Within the material below, filter for lines that hold the word "brick".

=== COLLECTED DATA ===
====

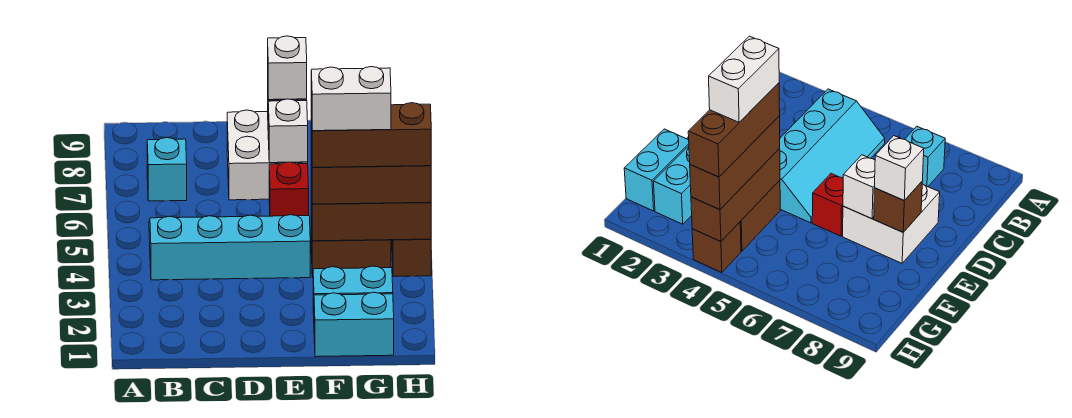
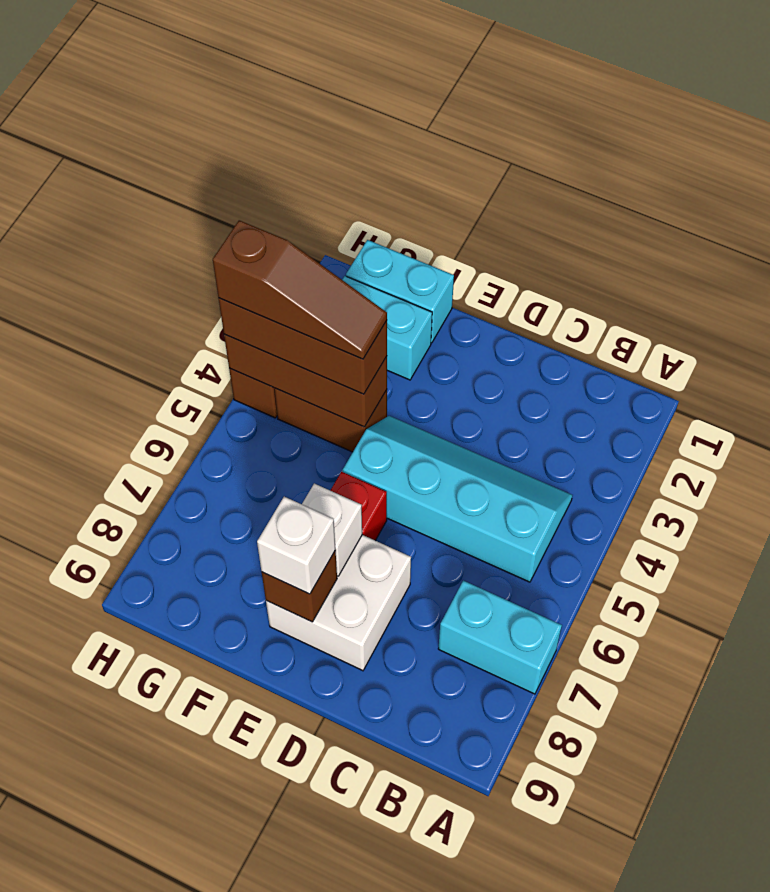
cyan slope B4:E5 level 1 top 4 -> cyan slope B4:E5 level 1 top 5
cyan brick B7 level 1 -> cyan brick A7:B7 level 1
brown brick F4:H4 level 4 -> brown slope F4:H4 level 4 top H
white brick F4:G4 level 5 -> none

====

=== OUTPUT OF THE EXERCISE ===
cyan brick B7 level 1 -> cyan brick A7:B7 level 1
brown brick F4:H4 level 4 -> brown slope F4:H4 level 4 top H
white brick F4:G4 level 5 -> none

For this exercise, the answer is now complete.